- [Given entries]
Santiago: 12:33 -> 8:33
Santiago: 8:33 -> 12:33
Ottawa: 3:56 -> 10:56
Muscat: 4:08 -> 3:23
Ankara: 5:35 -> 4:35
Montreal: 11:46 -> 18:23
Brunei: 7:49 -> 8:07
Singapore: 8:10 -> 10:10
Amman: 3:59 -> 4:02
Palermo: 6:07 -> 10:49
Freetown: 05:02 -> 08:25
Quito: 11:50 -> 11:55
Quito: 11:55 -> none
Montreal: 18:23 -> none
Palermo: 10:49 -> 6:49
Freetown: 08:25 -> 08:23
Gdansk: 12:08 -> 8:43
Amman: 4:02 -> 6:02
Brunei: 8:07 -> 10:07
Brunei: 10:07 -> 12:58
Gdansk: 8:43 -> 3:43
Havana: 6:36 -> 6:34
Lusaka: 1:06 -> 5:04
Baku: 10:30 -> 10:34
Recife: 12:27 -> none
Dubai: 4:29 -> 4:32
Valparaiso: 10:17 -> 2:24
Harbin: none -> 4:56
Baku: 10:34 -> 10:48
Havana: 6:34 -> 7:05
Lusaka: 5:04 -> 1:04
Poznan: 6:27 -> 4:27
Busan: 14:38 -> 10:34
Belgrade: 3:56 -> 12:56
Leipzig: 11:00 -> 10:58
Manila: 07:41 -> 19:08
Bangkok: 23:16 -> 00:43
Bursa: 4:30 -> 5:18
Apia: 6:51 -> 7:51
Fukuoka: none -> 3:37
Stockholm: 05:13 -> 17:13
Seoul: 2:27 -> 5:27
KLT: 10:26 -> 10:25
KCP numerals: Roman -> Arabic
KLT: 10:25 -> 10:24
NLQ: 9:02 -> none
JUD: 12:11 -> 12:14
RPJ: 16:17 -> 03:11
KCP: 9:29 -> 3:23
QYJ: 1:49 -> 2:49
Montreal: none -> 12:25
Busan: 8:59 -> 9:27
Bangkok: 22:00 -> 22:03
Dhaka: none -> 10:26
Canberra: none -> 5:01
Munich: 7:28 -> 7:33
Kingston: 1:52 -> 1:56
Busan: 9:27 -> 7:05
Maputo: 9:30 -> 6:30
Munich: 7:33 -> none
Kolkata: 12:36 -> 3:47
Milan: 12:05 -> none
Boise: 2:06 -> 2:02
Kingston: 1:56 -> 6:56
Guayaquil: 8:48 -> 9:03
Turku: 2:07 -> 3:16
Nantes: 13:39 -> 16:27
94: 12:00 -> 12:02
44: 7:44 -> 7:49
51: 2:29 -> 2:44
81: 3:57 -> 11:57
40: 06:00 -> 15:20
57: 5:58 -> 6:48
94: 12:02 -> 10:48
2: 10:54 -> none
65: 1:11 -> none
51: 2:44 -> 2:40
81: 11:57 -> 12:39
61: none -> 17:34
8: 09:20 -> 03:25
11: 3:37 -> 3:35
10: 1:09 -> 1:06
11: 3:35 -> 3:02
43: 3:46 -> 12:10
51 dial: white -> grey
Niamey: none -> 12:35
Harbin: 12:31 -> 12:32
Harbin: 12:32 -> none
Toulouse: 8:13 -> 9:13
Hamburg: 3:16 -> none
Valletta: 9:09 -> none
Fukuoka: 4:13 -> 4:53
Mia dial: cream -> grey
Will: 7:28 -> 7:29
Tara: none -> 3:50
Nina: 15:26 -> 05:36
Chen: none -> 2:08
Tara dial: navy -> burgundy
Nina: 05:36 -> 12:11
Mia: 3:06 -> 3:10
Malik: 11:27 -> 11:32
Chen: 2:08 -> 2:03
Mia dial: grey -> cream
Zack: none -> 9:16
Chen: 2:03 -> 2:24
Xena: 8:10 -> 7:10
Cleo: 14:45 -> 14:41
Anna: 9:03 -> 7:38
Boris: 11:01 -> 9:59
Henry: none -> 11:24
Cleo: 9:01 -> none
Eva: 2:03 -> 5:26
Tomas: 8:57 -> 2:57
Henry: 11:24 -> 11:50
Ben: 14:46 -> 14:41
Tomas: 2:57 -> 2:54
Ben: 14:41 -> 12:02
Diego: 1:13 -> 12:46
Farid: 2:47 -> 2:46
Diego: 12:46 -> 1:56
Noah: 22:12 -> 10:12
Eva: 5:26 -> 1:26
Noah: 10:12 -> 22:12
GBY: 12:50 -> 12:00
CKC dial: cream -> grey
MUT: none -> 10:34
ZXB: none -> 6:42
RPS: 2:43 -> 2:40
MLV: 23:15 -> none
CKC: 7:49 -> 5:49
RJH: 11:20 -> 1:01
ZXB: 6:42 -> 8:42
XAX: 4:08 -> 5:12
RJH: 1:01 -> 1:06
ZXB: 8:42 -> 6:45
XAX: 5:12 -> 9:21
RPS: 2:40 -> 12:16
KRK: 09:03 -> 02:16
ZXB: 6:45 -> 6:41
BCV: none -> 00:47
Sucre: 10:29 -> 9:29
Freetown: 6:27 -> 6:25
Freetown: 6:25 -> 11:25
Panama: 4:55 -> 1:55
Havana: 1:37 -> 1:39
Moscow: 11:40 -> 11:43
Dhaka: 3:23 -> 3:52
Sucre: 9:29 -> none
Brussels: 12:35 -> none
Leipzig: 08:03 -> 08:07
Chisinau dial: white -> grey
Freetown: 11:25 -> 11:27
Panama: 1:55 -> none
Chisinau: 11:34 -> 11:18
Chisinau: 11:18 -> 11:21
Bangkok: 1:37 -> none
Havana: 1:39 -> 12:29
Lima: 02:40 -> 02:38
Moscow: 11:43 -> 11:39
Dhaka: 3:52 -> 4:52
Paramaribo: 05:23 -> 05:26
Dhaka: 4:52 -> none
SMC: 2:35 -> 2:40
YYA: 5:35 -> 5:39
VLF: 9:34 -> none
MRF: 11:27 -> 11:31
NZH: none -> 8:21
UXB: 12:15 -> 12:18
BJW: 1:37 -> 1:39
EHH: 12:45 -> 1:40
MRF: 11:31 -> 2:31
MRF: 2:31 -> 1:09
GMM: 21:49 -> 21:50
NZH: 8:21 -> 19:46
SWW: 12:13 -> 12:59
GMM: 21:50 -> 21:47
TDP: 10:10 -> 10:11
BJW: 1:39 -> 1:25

- [What the task asks] Repeat the entries above word for word, everything from the very first one down to the line containing "Boris: 11:01 -> 9:59", both ends included.

- [Output of the task]
Santiago: 12:33 -> 8:33
Santiago: 8:33 -> 12:33
Ottawa: 3:56 -> 10:56
Muscat: 4:08 -> 3:23
Ankara: 5:35 -> 4:35
Montreal: 11:46 -> 18:23
Brunei: 7:49 -> 8:07
Singapore: 8:10 -> 10:10
Amman: 3:59 -> 4:02
Palermo: 6:07 -> 10:49
Freetown: 05:02 -> 08:25
Quito: 11:50 -> 11:55
Quito: 11:55 -> none
Montreal: 18:23 -> none
Palermo: 10:49 -> 6:49
Freetown: 08:25 -> 08:23
Gdansk: 12:08 -> 8:43
Amman: 4:02 -> 6:02
Brunei: 8:07 -> 10:07
Brunei: 10:07 -> 12:58
Gdansk: 8:43 -> 3:43
Havana: 6:36 -> 6:34
Lusaka: 1:06 -> 5:04
Baku: 10:30 -> 10:34
Recife: 12:27 -> none
Dubai: 4:29 -> 4:32
Valparaiso: 10:17 -> 2:24
Harbin: none -> 4:56
Baku: 10:34 -> 10:48
Havana: 6:34 -> 7:05
Lusaka: 5:04 -> 1:04
Poznan: 6:27 -> 4:27
Busan: 14:38 -> 10:34
Belgrade: 3:56 -> 12:56
Leipzig: 11:00 -> 10:58
Manila: 07:41 -> 19:08
Bangkok: 23:16 -> 00:43
Bursa: 4:30 -> 5:18
Apia: 6:51 -> 7:51
Fukuoka: none -> 3:37
Stockholm: 05:13 -> 17:13
Seoul: 2:27 -> 5:27
KLT: 10:26 -> 10:25
KCP numerals: Roman -> Arabic
KLT: 10:25 -> 10:24
NLQ: 9:02 -> none
JUD: 12:11 -> 12:14
RPJ: 16:17 -> 03:11
KCP: 9:29 -> 3:23
QYJ: 1:49 -> 2:49
Montreal: none -> 12:25
Busan: 8:59 -> 9:27
Bangkok: 22:00 -> 22:03
Dhaka: none -> 10:26
Canberra: none -> 5:01
Munich: 7:28 -> 7:33
Kingston: 1:52 -> 1:56
Busan: 9:27 -> 7:05
Maputo: 9:30 -> 6:30
Munich: 7:33 -> none
Kolkata: 12:36 -> 3:47
Milan: 12:05 -> none
Boise: 2:06 -> 2:02
Kingston: 1:56 -> 6:56
Guayaquil: 8:48 -> 9:03
Turku: 2:07 -> 3:16
Nantes: 13:39 -> 16:27
94: 12:00 -> 12:02
44: 7:44 -> 7:49
51: 2:29 -> 2:44
81: 3:57 -> 11:57
40: 06:00 -> 15:20
57: 5:58 -> 6:48
94: 12:02 -> 10:48
2: 10:54 -> none
65: 1:11 -> none
51: 2:44 -> 2:40
81: 11:57 -> 12:39
61: none -> 17:34
8: 09:20 -> 03:25
11: 3:37 -> 3:35
10: 1:09 -> 1:06
11: 3:35 -> 3:02
43: 3:46 -> 12:10
51 dial: white -> grey
Niamey: none -> 12:35
Harbin: 12:31 -> 12:32
Harbin: 12:32 -> none
Toulouse: 8:13 -> 9:13
Hamburg: 3:16 -> none
Valletta: 9:09 -> none
Fukuoka: 4:13 -> 4:53
Mia dial: cream -> grey
Will: 7:28 -> 7:29
Tara: none -> 3:50
Nina: 15:26 -> 05:36
Chen: none -> 2:08
Tara dial: navy -> burgundy
Nina: 05:36 -> 12:11
Mia: 3:06 -> 3:10
Malik: 11:27 -> 11:32
Chen: 2:08 -> 2:03
Mia dial: grey -> cream
Zack: none -> 9:16
Chen: 2:03 -> 2:24
Xena: 8:10 -> 7:10
Cleo: 14:45 -> 14:41
Anna: 9:03 -> 7:38
Boris: 11:01 -> 9:59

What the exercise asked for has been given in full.